Among the entries below, retype exactly the lines starting with the one with "The bouteille [jaune] at" and going on through the one with "The bouteille [jaune] moved", but not the pictures.
INPUT RECORDS Start Marker
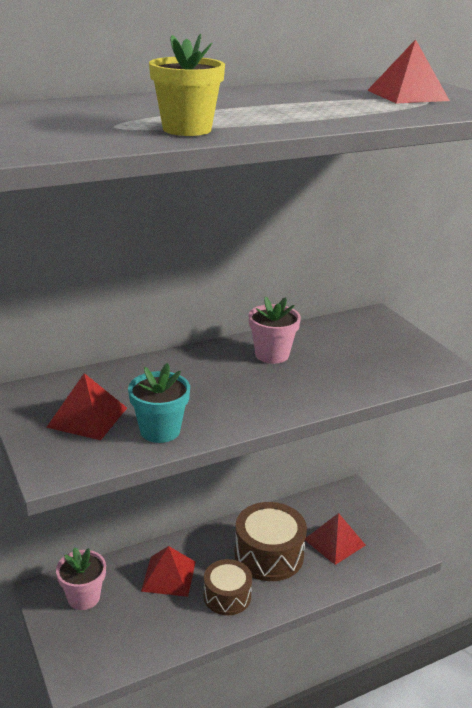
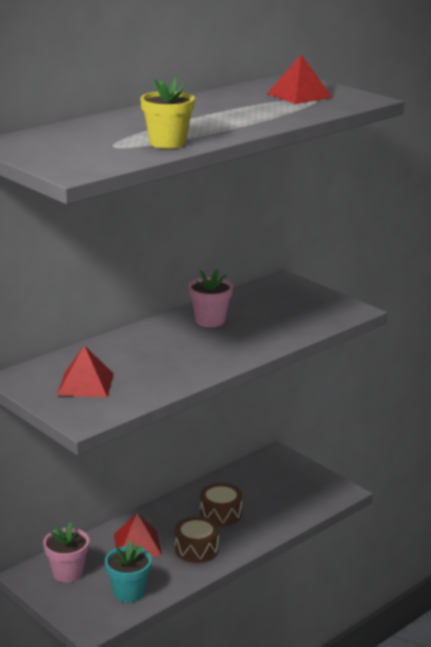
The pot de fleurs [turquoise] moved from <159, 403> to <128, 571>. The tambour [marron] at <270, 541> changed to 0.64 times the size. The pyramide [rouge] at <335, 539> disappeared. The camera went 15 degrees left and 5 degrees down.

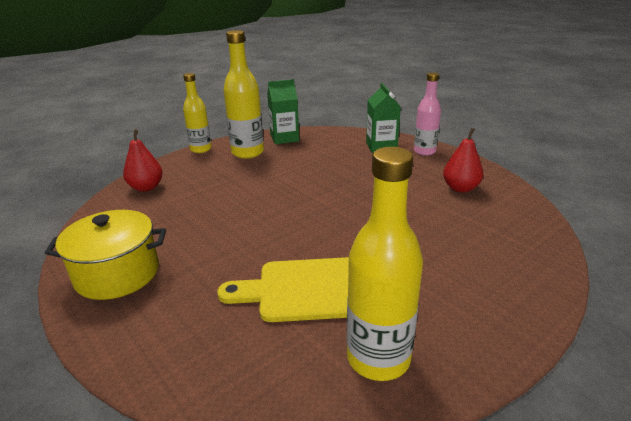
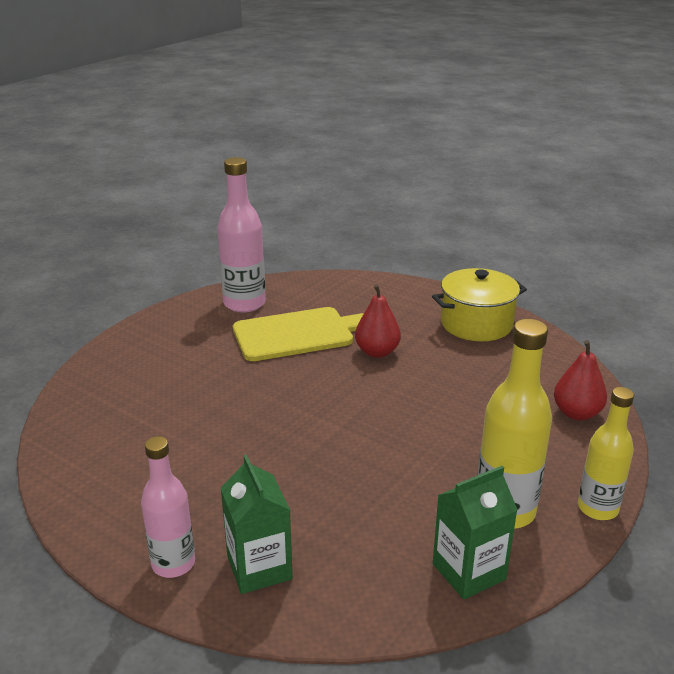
The bouteille [jaune] at <385, 264> became the bouteille [rose] at <241, 235>. The poire [rouge] moved from <463, 160> to <378, 321>. The camera went 165 degrees right and 0 degrees up.

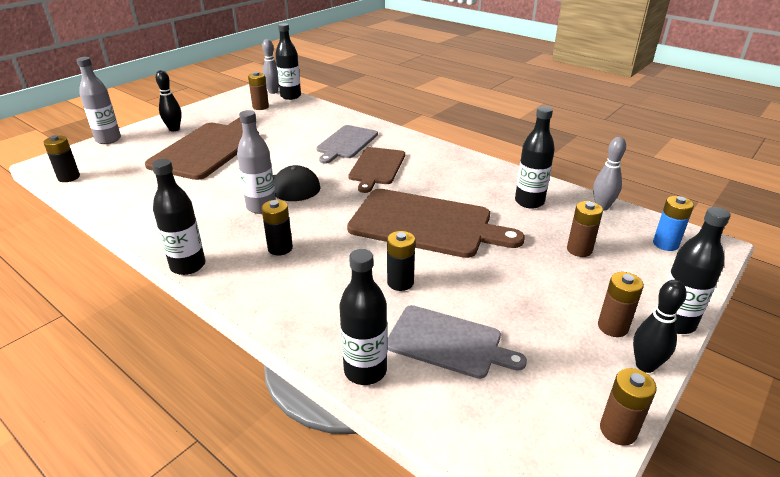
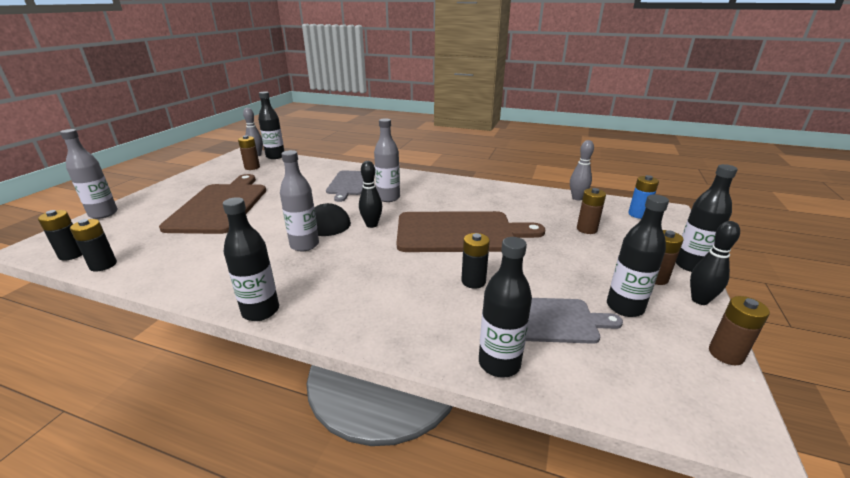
The quille [noir] moved from <169, 100> to <370, 194>. The pile [noir] moved from <277, 228> to <93, 245>. The planche à découper [marron] at <376, 170> was replaced by the bouteille [gris] at <387, 160>. The bouteille [noir] moved from <535, 157> to <638, 255>. The camera went 20 degrees left and 5 degrees down.

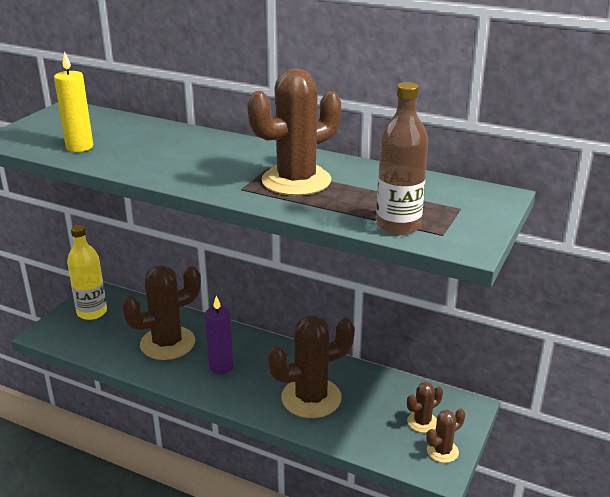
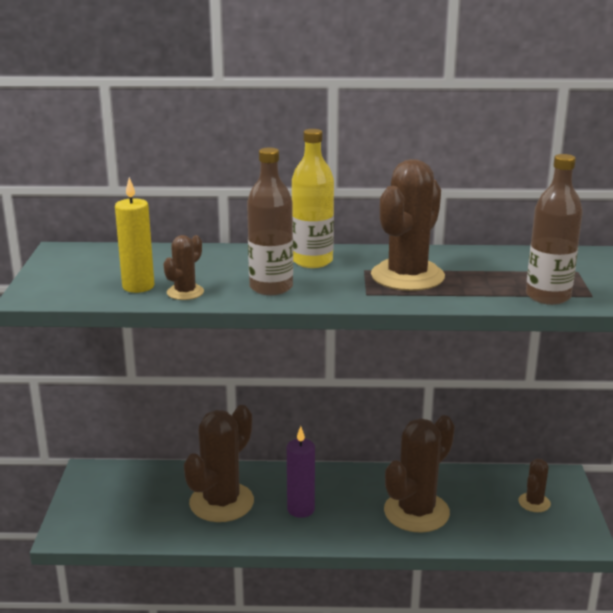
The bouteille [jaune] moved from <87, 272> to <313, 198>. The cactus [marron] moved from <445, 436> to <183, 267>. The bouteille [marron] at <270, 221> appeared. The camera went 25 degrees left and 5 degrees down.

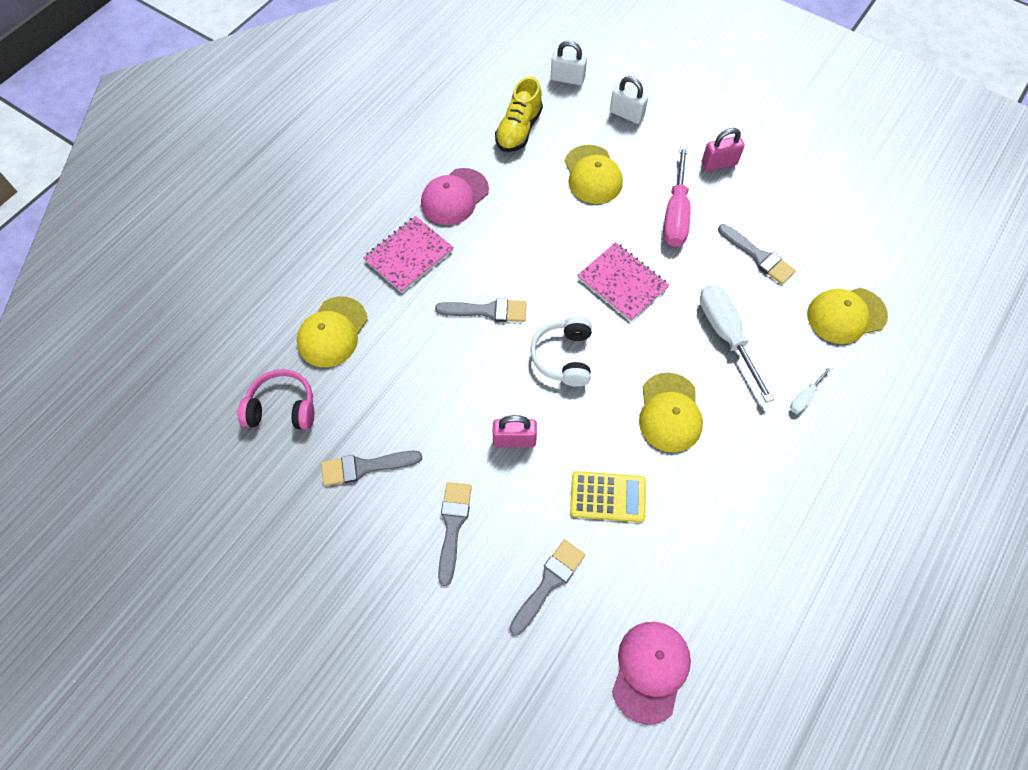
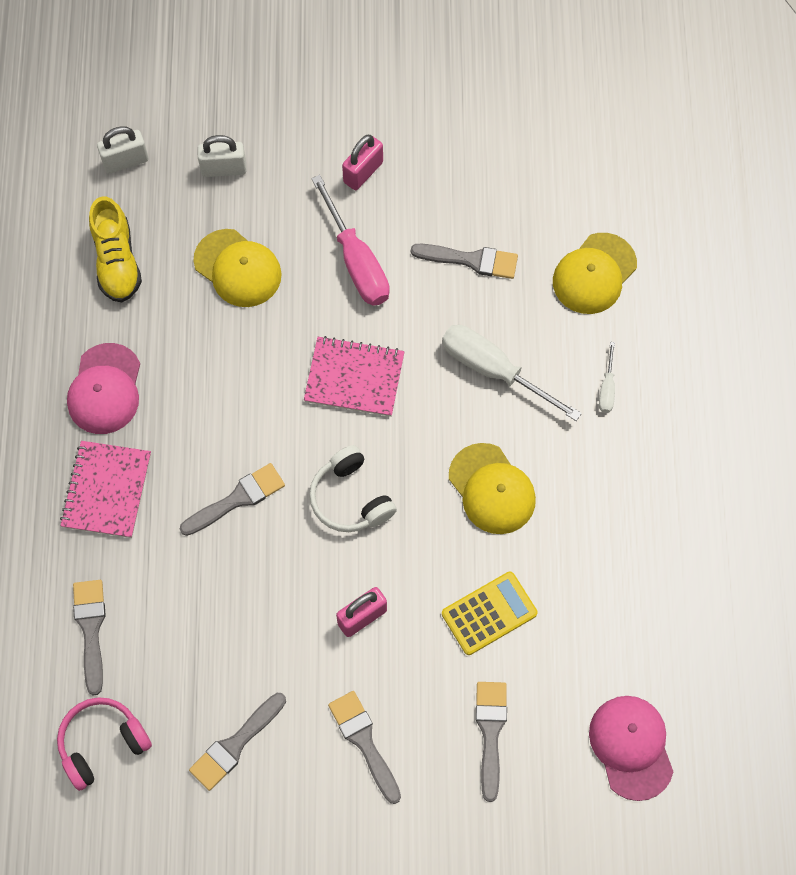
The casquette [jaune] at <332, 332> was replaced by the pinceau [gris] at <89, 637>. The camera went 35 degrees left and 5 degrees up.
INPUT RECORDS End Marker
**SOLUTION FOR THIS EXERCISE:**
The bouteille [jaune] at <385, 264> became the bouteille [rose] at <241, 235>. The poire [rouge] moved from <463, 160> to <378, 321>. The camera went 165 degrees right and 0 degrees up.

The quille [noir] moved from <169, 100> to <370, 194>. The pile [noir] moved from <277, 228> to <93, 245>. The planche à découper [marron] at <376, 170> was replaced by the bouteille [gris] at <387, 160>. The bouteille [noir] moved from <535, 157> to <638, 255>. The camera went 20 degrees left and 5 degrees down.

The bouteille [jaune] moved from <87, 272> to <313, 198>. The cactus [marron] moved from <445, 436> to <183, 267>. The bouteille [marron] at <270, 221> appeared. The camera went 25 degrees left and 5 degrees down.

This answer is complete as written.